# WHAT YOU HAVE TO DO
Nothing but the lines below, from the first through the line containing "- change: replaced", should be set down, each one exactly and without pictures.
*****
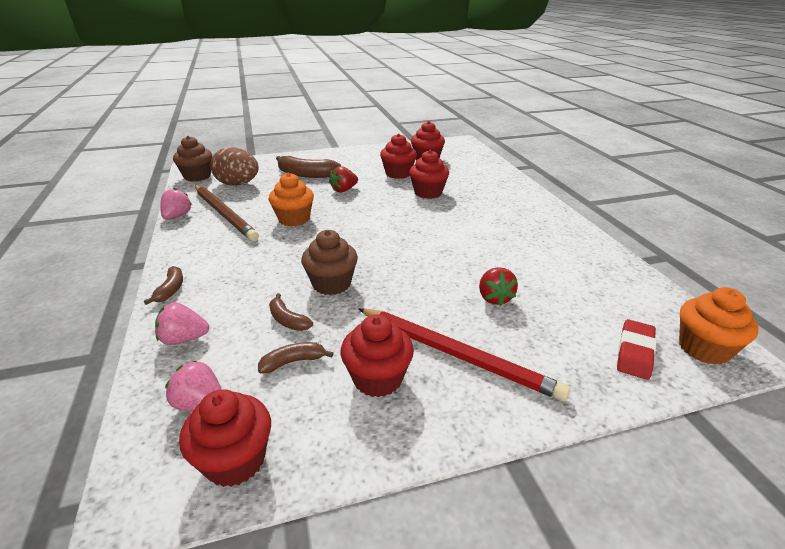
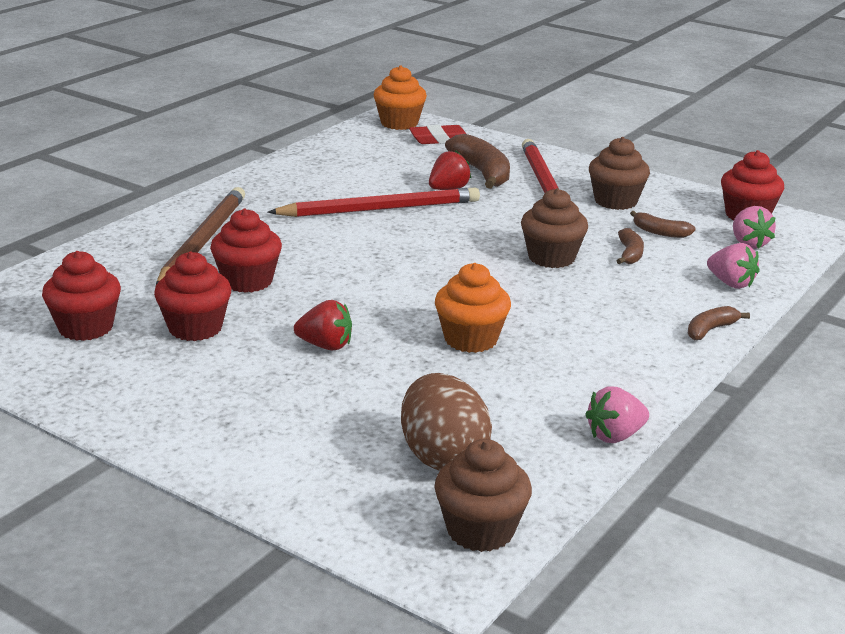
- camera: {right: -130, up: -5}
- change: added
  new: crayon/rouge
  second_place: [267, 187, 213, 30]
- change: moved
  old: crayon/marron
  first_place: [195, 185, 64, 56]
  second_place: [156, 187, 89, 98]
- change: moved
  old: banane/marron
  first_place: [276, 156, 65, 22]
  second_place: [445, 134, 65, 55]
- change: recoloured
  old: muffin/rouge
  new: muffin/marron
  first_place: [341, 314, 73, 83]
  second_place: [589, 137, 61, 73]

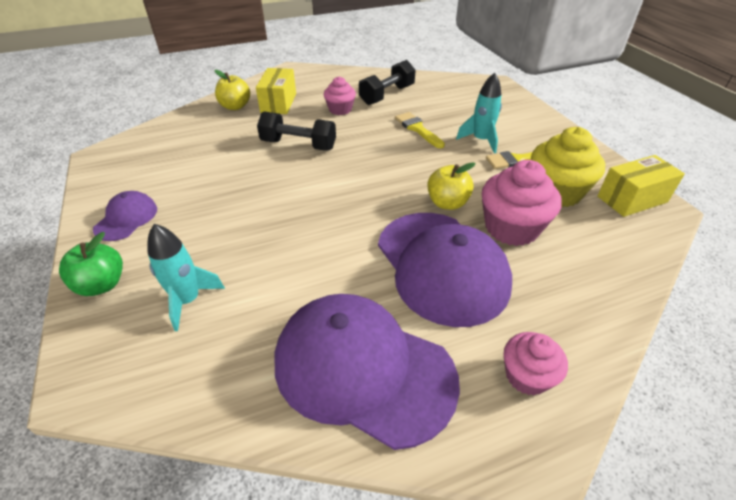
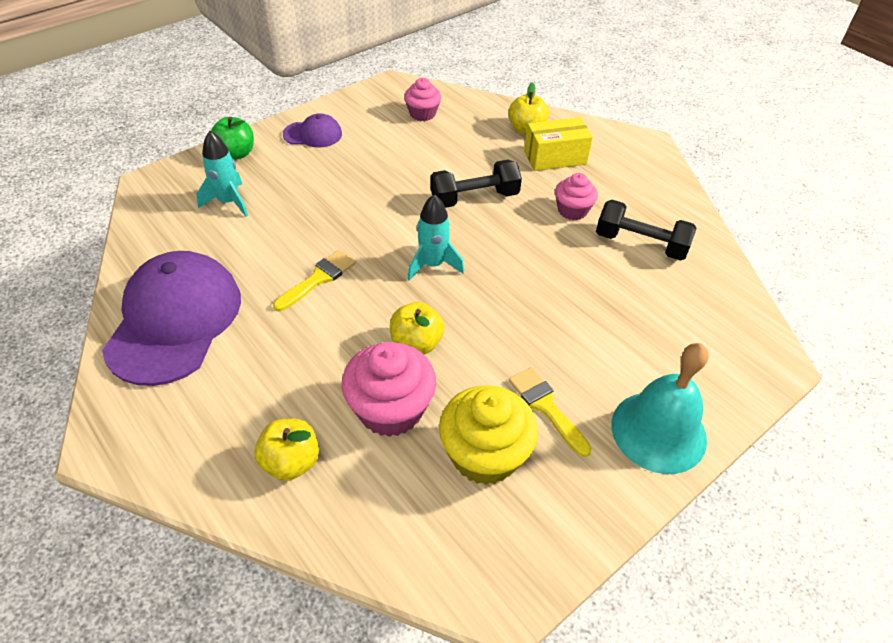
- camera: {right: 70, up: 5}
- change: removed
  old: casquette/violet
  first_place: [378, 213, 134, 114]
- change: removed
  old: boîte/jaune
  first_place: [598, 155, 87, 62]
- change: added
  new: pomme/jaune
  second_place: [254, 418, 65, 63]
- change: added
  new: cloche/turquoise
  second_place: [611, 343, 98, 131]
- change: moved
  old: pinceau/jaune
  first_place: [395, 112, 50, 36]
  second_place: [273, 250, 83, 61]
- change: moved
  old: fusée/turquoise
  first_place: [456, 73, 46, 80]
  second_place: [407, 194, 57, 87]
- change: moved
  old: muffin/rose
  first_place: [504, 332, 64, 63]
  second_place: [404, 78, 37, 43]
- change: turned
  old: haltère/noir
  first_place: [257, 111, 79, 40]
  second_place: [430, 160, 92, 48]
  degrees: 75

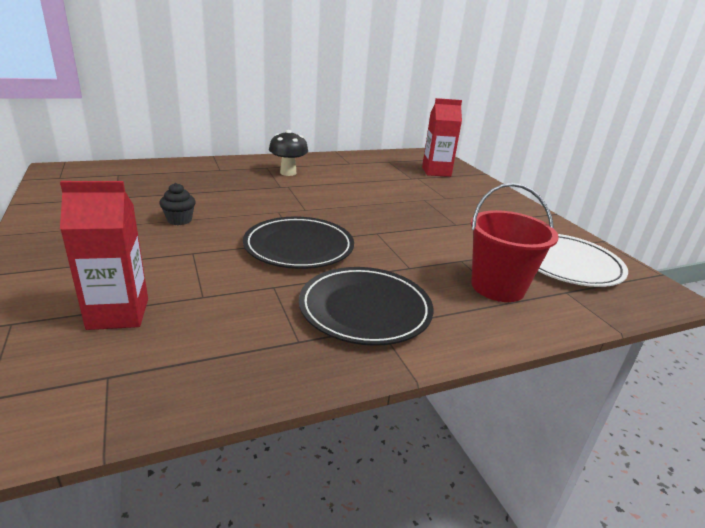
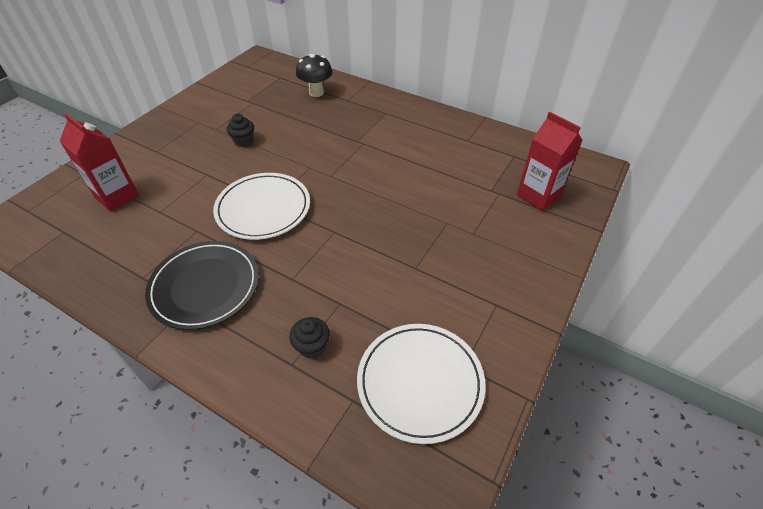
- camera: {right: 55, up: 20}
- change: moved
  old: champignon/noir
  first_place: [269, 130, 39, 46]
  second_place: [296, 54, 37, 43]
- change: replaced
  old: seau/rouge
  new: muffin/noir
  first_place: [471, 183, 88, 119]
  second_place: [289, 317, 41, 42]
- change: recoloured
  old: assiette/noir
  new: assiette/blanc
  first_place: [243, 216, 111, 53]
  second_place: [213, 173, 97, 67]

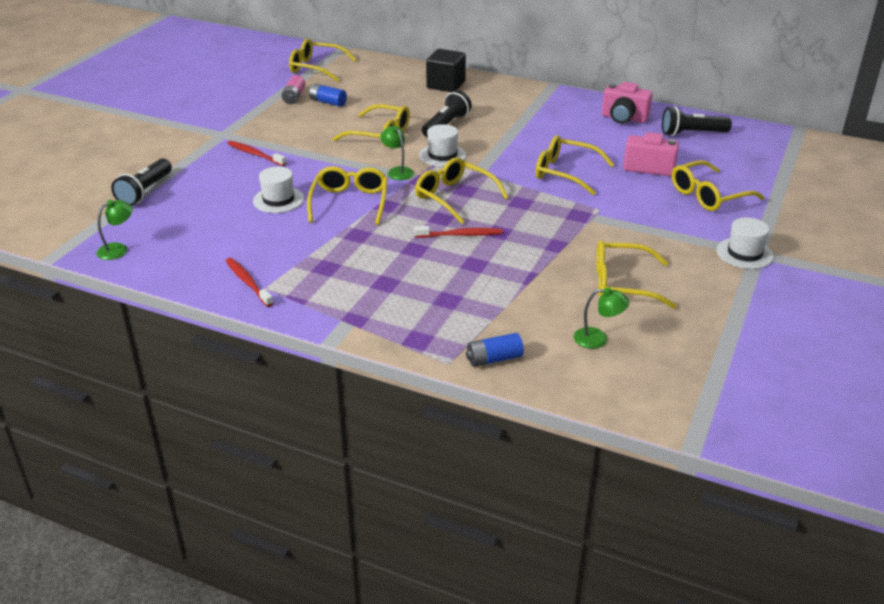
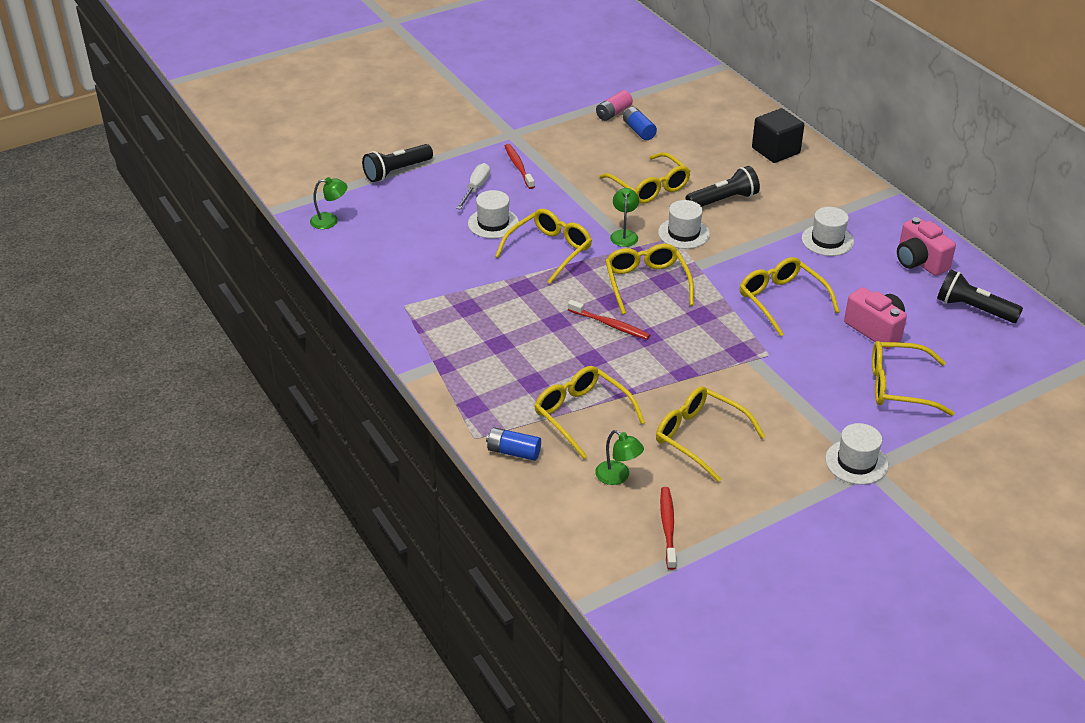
- camera: {right: 35, up: 5}
- change: added
  new: tournevis/blanc
  second_place: [456, 163, 34, 47]
- change: added
  new: chapeau/blanc
  second_place: [802, 207, 52, 49]
- change: moved
  old: brosse à dents/rouge
  first_place: [226, 258, 48, 49]
  second_place: [660, 487, 16, 83]
- change: moved
  old: lunettes/jaune
  first_place: [289, 38, 68, 44]
  second_place: [535, 366, 110, 93]

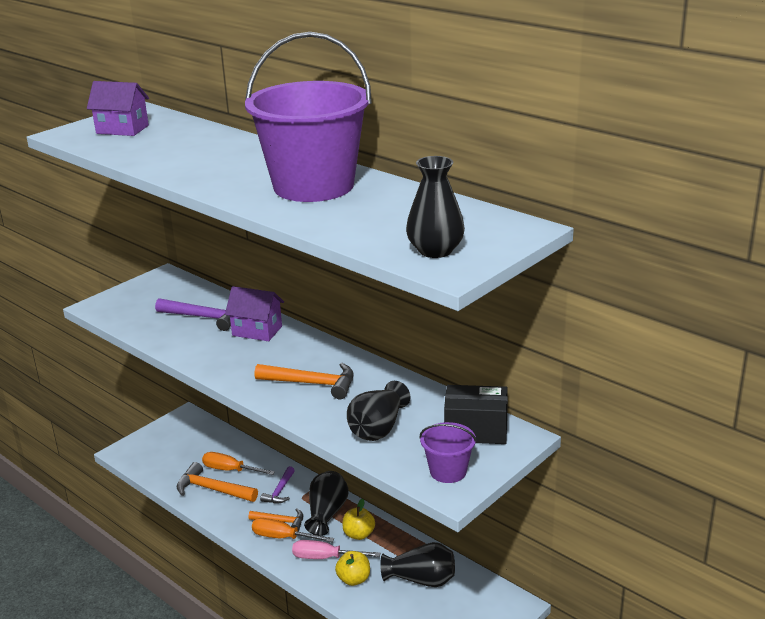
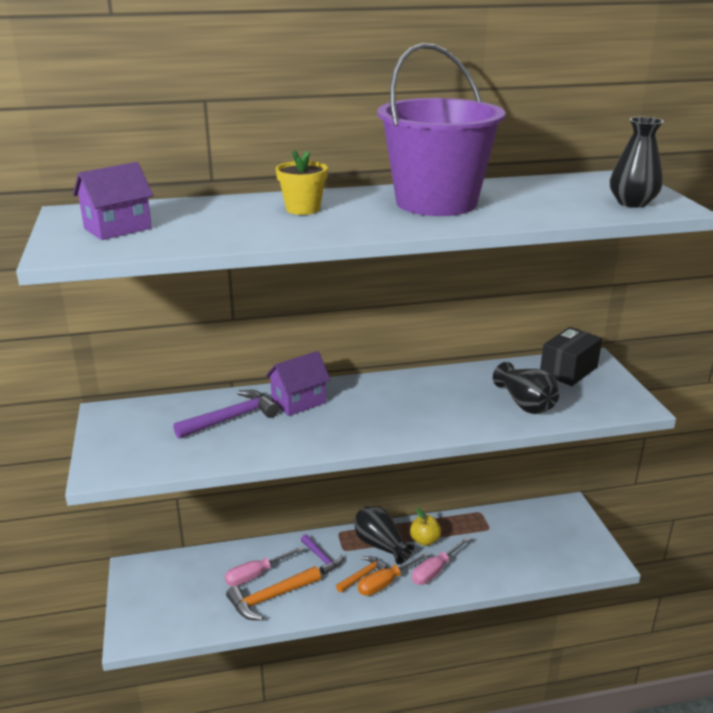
- camera: {right: -55, up: 0}
- change: removed
  old: marteau/orange
  first_place: [255, 363, 99, 36]
- change: removed
  old: pomme/jaune
  first_place: [335, 551, 35, 35]
- change: removed
  old: vase/noir
  first_place: [380, 542, 75, 45]
- change: removed
  old: seau/violet
  first_place: [419, 422, 58, 61]
- change: added
  new: pot de fleurs/jaune
  second_place: [276, 150, 52, 65]
- change: recoloured
  old: tournevis/orange
  new: tournevis/rose
  first_place: [202, 452, 73, 23]
  second_place: [225, 546, 79, 40]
*****
# SOLUTION TO THIS PROBLEM
- camera: {right: -130, up: -5}
- change: added
  new: crayon/rouge
  second_place: [267, 187, 213, 30]
- change: moved
  old: crayon/marron
  first_place: [195, 185, 64, 56]
  second_place: [156, 187, 89, 98]
- change: moved
  old: banane/marron
  first_place: [276, 156, 65, 22]
  second_place: [445, 134, 65, 55]
- change: recoloured
  old: muffin/rouge
  new: muffin/marron
  first_place: [341, 314, 73, 83]
  second_place: [589, 137, 61, 73]

- camera: {right: 70, up: 5}
- change: removed
  old: casquette/violet
  first_place: [378, 213, 134, 114]
- change: removed
  old: boîte/jaune
  first_place: [598, 155, 87, 62]
- change: added
  new: pomme/jaune
  second_place: [254, 418, 65, 63]
- change: added
  new: cloche/turquoise
  second_place: [611, 343, 98, 131]
- change: moved
  old: pinceau/jaune
  first_place: [395, 112, 50, 36]
  second_place: [273, 250, 83, 61]
- change: moved
  old: fusée/turquoise
  first_place: [456, 73, 46, 80]
  second_place: [407, 194, 57, 87]
- change: moved
  old: muffin/rose
  first_place: [504, 332, 64, 63]
  second_place: [404, 78, 37, 43]
- change: turned
  old: haltère/noir
  first_place: [257, 111, 79, 40]
  second_place: [430, 160, 92, 48]
  degrees: 75

- camera: {right: 55, up: 20}
- change: moved
  old: champignon/noir
  first_place: [269, 130, 39, 46]
  second_place: [296, 54, 37, 43]
- change: replaced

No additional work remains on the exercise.